----- Working data

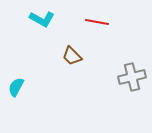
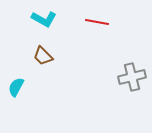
cyan L-shape: moved 2 px right
brown trapezoid: moved 29 px left
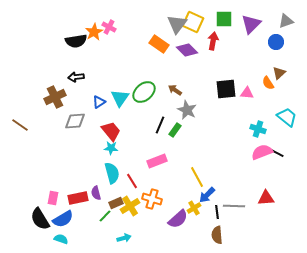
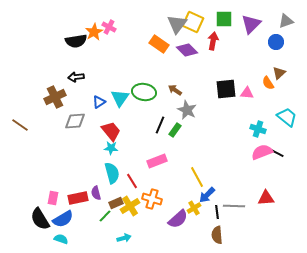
green ellipse at (144, 92): rotated 50 degrees clockwise
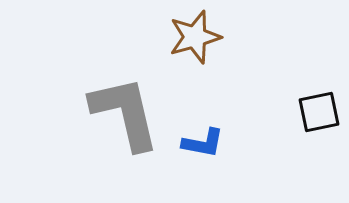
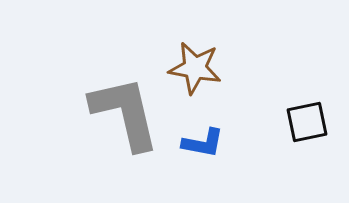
brown star: moved 31 px down; rotated 26 degrees clockwise
black square: moved 12 px left, 10 px down
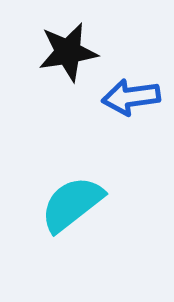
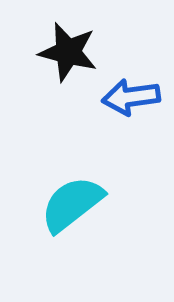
black star: rotated 24 degrees clockwise
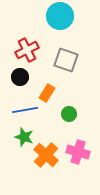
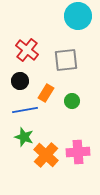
cyan circle: moved 18 px right
red cross: rotated 25 degrees counterclockwise
gray square: rotated 25 degrees counterclockwise
black circle: moved 4 px down
orange rectangle: moved 1 px left
green circle: moved 3 px right, 13 px up
pink cross: rotated 20 degrees counterclockwise
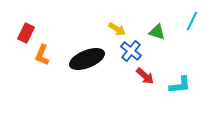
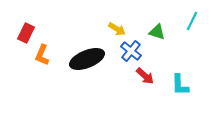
cyan L-shape: rotated 95 degrees clockwise
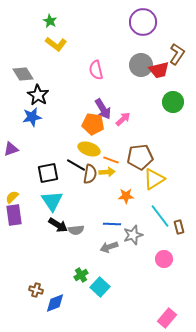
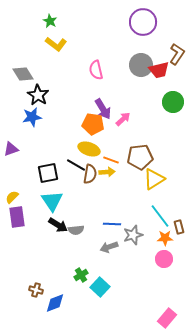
orange star: moved 39 px right, 42 px down
purple rectangle: moved 3 px right, 2 px down
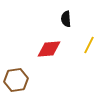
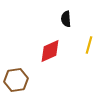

----------

Can you copy every line of the stored data above word for word, leaving out the pictures?

cyan L-shape: moved 2 px right
brown trapezoid: moved 29 px left
green ellipse at (144, 92): rotated 50 degrees clockwise
brown star: moved 31 px down; rotated 26 degrees clockwise
black square: moved 12 px left, 10 px down
black star: rotated 24 degrees clockwise
cyan circle: moved 18 px right
red cross: rotated 25 degrees counterclockwise
gray square: rotated 25 degrees counterclockwise
black circle: moved 4 px down
orange rectangle: moved 1 px left
green circle: moved 3 px right, 13 px up
pink cross: rotated 20 degrees counterclockwise
cyan L-shape: rotated 95 degrees clockwise
orange star: moved 39 px right, 42 px down
purple rectangle: moved 3 px right, 2 px down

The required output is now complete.